### Problem to solve
Copy out all the entries exactly.
##### Input
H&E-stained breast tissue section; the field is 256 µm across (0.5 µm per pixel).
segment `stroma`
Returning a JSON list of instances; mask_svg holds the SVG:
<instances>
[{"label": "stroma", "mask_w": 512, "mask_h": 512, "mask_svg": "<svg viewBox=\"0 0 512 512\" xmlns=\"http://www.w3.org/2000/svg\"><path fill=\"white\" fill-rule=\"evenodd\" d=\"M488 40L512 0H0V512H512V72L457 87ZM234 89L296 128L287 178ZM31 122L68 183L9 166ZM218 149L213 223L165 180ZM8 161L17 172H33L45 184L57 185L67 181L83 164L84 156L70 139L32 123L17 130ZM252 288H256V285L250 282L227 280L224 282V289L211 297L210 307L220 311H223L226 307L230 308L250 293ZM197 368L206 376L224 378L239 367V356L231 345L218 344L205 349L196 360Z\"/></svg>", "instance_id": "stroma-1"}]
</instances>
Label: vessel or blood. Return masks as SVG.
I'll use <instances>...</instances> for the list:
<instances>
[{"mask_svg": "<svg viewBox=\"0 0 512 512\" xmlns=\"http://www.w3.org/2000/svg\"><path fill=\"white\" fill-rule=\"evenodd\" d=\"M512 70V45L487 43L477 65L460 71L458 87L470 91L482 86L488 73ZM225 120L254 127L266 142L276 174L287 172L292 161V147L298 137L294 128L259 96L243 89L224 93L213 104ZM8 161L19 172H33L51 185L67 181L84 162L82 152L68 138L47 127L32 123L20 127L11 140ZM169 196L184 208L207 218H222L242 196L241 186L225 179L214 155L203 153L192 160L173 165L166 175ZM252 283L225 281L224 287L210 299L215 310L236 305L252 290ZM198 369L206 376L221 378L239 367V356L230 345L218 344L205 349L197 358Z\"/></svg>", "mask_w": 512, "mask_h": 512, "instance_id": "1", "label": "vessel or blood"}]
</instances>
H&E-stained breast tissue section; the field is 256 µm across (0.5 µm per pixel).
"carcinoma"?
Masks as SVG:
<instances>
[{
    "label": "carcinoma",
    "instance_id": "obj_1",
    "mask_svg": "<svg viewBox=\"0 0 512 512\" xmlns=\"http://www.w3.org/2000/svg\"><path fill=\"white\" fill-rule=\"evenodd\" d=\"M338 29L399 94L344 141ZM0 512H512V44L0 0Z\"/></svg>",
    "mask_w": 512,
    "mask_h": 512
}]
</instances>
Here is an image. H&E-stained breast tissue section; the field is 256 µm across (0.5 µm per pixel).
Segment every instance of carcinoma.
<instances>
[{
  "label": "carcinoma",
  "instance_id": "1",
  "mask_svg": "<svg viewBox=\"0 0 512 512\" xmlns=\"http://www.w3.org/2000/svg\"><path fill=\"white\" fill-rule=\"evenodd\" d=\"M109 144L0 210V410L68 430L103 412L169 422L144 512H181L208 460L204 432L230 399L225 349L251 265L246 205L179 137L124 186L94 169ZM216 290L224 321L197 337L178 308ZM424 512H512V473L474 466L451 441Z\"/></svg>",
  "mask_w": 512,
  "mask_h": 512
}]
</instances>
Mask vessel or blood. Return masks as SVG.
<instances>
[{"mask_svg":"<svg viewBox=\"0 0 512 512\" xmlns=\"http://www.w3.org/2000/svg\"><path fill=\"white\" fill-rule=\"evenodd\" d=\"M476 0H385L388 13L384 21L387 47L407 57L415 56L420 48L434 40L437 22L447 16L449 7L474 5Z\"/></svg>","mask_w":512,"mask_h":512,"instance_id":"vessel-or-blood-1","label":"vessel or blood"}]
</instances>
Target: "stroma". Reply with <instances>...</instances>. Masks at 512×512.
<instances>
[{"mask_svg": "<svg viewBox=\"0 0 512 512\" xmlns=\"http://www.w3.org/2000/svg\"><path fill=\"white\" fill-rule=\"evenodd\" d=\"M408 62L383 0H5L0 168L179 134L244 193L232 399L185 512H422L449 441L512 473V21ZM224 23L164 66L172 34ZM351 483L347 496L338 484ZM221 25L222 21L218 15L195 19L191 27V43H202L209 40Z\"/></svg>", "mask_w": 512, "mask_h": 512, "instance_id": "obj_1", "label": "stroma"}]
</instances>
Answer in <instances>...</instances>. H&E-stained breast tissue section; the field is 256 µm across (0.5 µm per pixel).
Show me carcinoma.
##########
### Final result
H&E-stained breast tissue section; the field is 256 µm across (0.5 µm per pixel).
segment `stroma`
Returning a JSON list of instances; mask_svg holds the SVG:
<instances>
[{"label": "stroma", "mask_w": 512, "mask_h": 512, "mask_svg": "<svg viewBox=\"0 0 512 512\" xmlns=\"http://www.w3.org/2000/svg\"><path fill=\"white\" fill-rule=\"evenodd\" d=\"M488 40L512 0H0V512H512V72L457 87ZM234 89L296 128L287 178ZM31 122L68 183L9 166ZM218 149L213 223L165 180ZM8 161L17 172H33L45 184L57 185L67 181L83 164L84 156L70 139L32 123L17 130ZM252 288H256V285L250 282L227 280L224 282V289L211 297L210 307L220 311H223L226 307L230 308L250 293ZM197 368L206 376L224 378L239 367V356L231 345L218 344L205 349L196 360Z\"/></svg>", "instance_id": "stroma-1"}]
</instances>
Label: vessel or blood. Return masks as SVG.
I'll use <instances>...</instances> for the list:
<instances>
[{"mask_svg": "<svg viewBox=\"0 0 512 512\" xmlns=\"http://www.w3.org/2000/svg\"><path fill=\"white\" fill-rule=\"evenodd\" d=\"M512 70V45L487 43L477 65L460 71L458 87L470 91L482 86L488 73ZM225 120L254 127L266 142L276 174L287 172L292 161V147L298 137L294 128L259 96L243 89L224 93L213 104ZM8 161L19 172H33L51 185L67 181L84 162L82 152L68 138L47 127L32 123L20 127L11 140ZM169 196L184 208L207 218H222L242 196L241 186L225 179L214 155L203 153L192 160L173 165L166 175ZM252 283L225 281L224 287L210 299L215 310L236 305L252 290ZM198 369L206 376L221 378L239 367V356L230 345L218 344L205 349L197 358Z\"/></svg>", "mask_w": 512, "mask_h": 512, "instance_id": "1", "label": "vessel or blood"}]
</instances>
H&E-stained breast tissue section; the field is 256 µm across (0.5 µm per pixel).
"carcinoma"?
Masks as SVG:
<instances>
[{
    "label": "carcinoma",
    "instance_id": "obj_1",
    "mask_svg": "<svg viewBox=\"0 0 512 512\" xmlns=\"http://www.w3.org/2000/svg\"><path fill=\"white\" fill-rule=\"evenodd\" d=\"M338 29L399 94L344 141ZM0 512H512V44L0 0Z\"/></svg>",
    "mask_w": 512,
    "mask_h": 512
}]
</instances>
Here is an image. H&E-stained breast tissue section; the field is 256 µm across (0.5 µm per pixel).
Segment every instance of carcinoma.
<instances>
[{
  "label": "carcinoma",
  "instance_id": "1",
  "mask_svg": "<svg viewBox=\"0 0 512 512\" xmlns=\"http://www.w3.org/2000/svg\"><path fill=\"white\" fill-rule=\"evenodd\" d=\"M109 144L0 210V410L68 430L103 412L169 422L144 512H181L208 460L204 432L230 399L225 349L251 265L246 205L179 137L124 186L94 169ZM216 290L224 321L197 337L178 308ZM424 512H512V473L474 466L451 441Z\"/></svg>",
  "mask_w": 512,
  "mask_h": 512
}]
</instances>
Mask vessel or blood. Return masks as SVG.
<instances>
[{"mask_svg":"<svg viewBox=\"0 0 512 512\" xmlns=\"http://www.w3.org/2000/svg\"><path fill=\"white\" fill-rule=\"evenodd\" d=\"M476 0H385L388 13L384 21L387 47L407 57L415 56L420 48L434 40L437 22L447 16L449 7L474 5Z\"/></svg>","mask_w":512,"mask_h":512,"instance_id":"vessel-or-blood-1","label":"vessel or blood"}]
</instances>
Target: "stroma". Reply with <instances>...</instances>. Masks at 512×512.
<instances>
[{"mask_svg": "<svg viewBox=\"0 0 512 512\" xmlns=\"http://www.w3.org/2000/svg\"><path fill=\"white\" fill-rule=\"evenodd\" d=\"M408 62L383 0H5L0 168L179 134L244 193L232 399L185 512H422L449 441L512 473V21ZM224 23L164 66L172 34ZM351 483L347 496L338 484ZM221 25L222 21L218 15L195 19L191 27V43H202L209 40Z\"/></svg>", "mask_w": 512, "mask_h": 512, "instance_id": "obj_1", "label": "stroma"}]
</instances>
Answer in <instances>...</instances>. H&E-stained breast tissue section; the field is 256 µm across (0.5 µm per pixel).
Show me carcinoma.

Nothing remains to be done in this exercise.